_Dataset extract:_
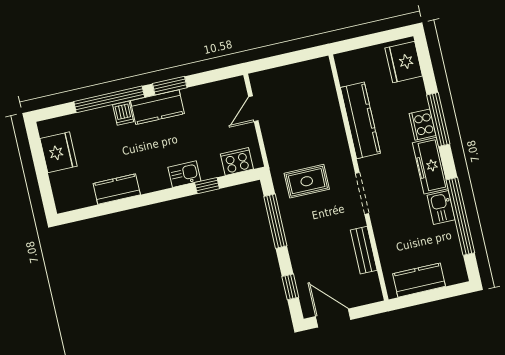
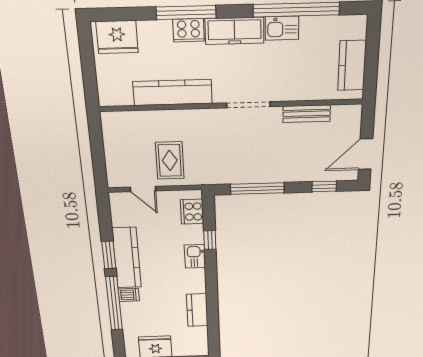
kitchen counter: (157, 107) -> (127, 258), width x1.50
rug: (307, 181) -> (170, 160), moved

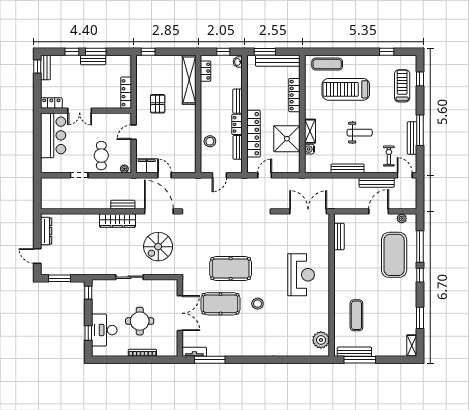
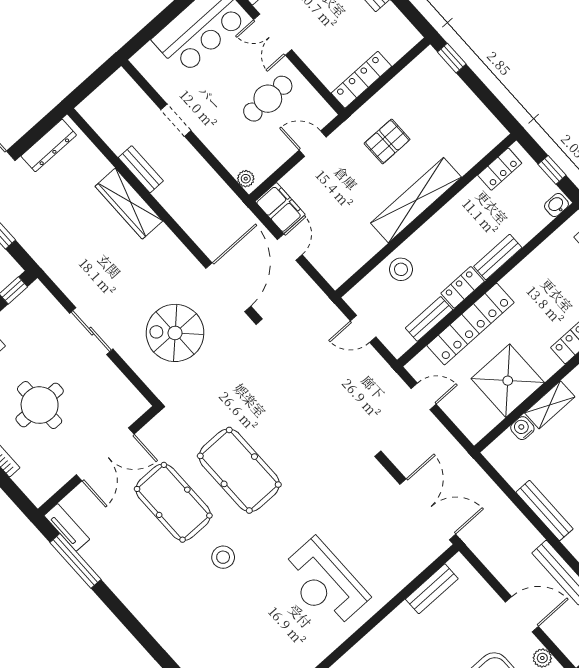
shelving: (189, 80) -> (416, 200), moved
cafe table: (101, 156) -> (268, 99), moved
bench: (123, 205) -> (141, 169), moved
wardrobe: (118, 221) -> (129, 204), moved
reception desk: (301, 275) -> (324, 583), turned 90

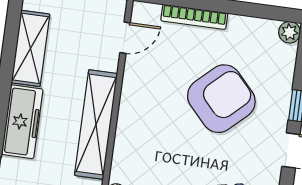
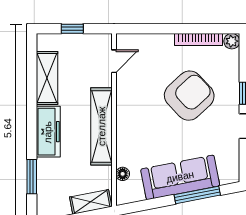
bookcase: (194, 17) -> (199, 39), moved

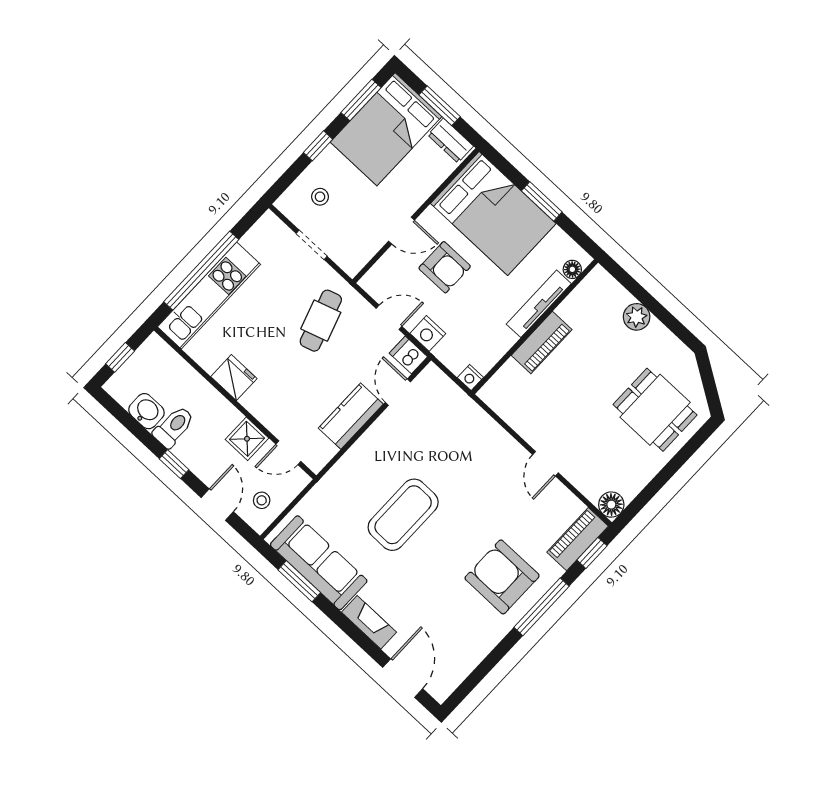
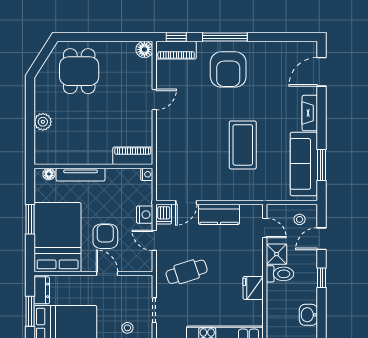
piano: (542, 343) -> (133, 156), moved
toilet: (174, 427) -> (280, 274), moved, turned 180
coffee table: (403, 515) -> (243, 145), turned 90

_What you have to do:_
Going from the line with "bench: (123, 205) -> (141, 169), moved" to the last line of the listing, write out each line exactly and nothing else. Leave out all pictures.

_Solved problem:_
bench: (123, 205) -> (141, 169), moved
wardrobe: (118, 221) -> (129, 204), moved
reception desk: (301, 275) -> (324, 583), turned 90

bookcase: (194, 17) -> (199, 39), moved

piano: (542, 343) -> (133, 156), moved
toilet: (174, 427) -> (280, 274), moved, turned 180
coffee table: (403, 515) -> (243, 145), turned 90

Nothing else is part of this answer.